### Task description
Exact output of all the records is required.

### Records provided
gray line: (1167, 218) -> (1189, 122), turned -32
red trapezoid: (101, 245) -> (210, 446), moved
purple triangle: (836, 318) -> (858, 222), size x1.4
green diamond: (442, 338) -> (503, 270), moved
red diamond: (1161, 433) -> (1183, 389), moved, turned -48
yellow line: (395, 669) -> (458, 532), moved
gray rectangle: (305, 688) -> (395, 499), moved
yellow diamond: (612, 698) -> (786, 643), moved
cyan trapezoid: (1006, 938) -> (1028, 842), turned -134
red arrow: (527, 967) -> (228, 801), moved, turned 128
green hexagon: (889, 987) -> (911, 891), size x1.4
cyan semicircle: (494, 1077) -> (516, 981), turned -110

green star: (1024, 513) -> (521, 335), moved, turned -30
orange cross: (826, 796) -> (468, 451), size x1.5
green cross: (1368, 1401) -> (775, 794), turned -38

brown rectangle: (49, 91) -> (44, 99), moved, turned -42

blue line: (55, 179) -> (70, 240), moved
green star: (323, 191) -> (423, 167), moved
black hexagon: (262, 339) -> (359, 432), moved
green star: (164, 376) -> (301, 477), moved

### Exercise output
gray line: (1167, 218) -> (1189, 122), turned -32
red trapezoid: (101, 245) -> (210, 446), moved
purple triangle: (836, 318) -> (858, 222), size x1.4
green diamond: (442, 338) -> (503, 270), moved
red diamond: (1161, 433) -> (1183, 389), moved, turned -48
yellow line: (395, 669) -> (458, 532), moved
gray rectangle: (305, 688) -> (395, 499), moved
yellow diamond: (612, 698) -> (786, 643), moved
cyan trapezoid: (1006, 938) -> (1028, 842), turned -134
red arrow: (527, 967) -> (228, 801), moved, turned 128
green hexagon: (889, 987) -> (911, 891), size x1.4
cyan semicircle: (494, 1077) -> (516, 981), turned -110

green star: (1024, 513) -> (521, 335), moved, turned -30
orange cross: (826, 796) -> (468, 451), size x1.5
green cross: (1368, 1401) -> (775, 794), turned -38

brown rectangle: (49, 91) -> (44, 99), moved, turned -42

blue line: (55, 179) -> (70, 240), moved
green star: (323, 191) -> (423, 167), moved
black hexagon: (262, 339) -> (359, 432), moved
green star: (164, 376) -> (301, 477), moved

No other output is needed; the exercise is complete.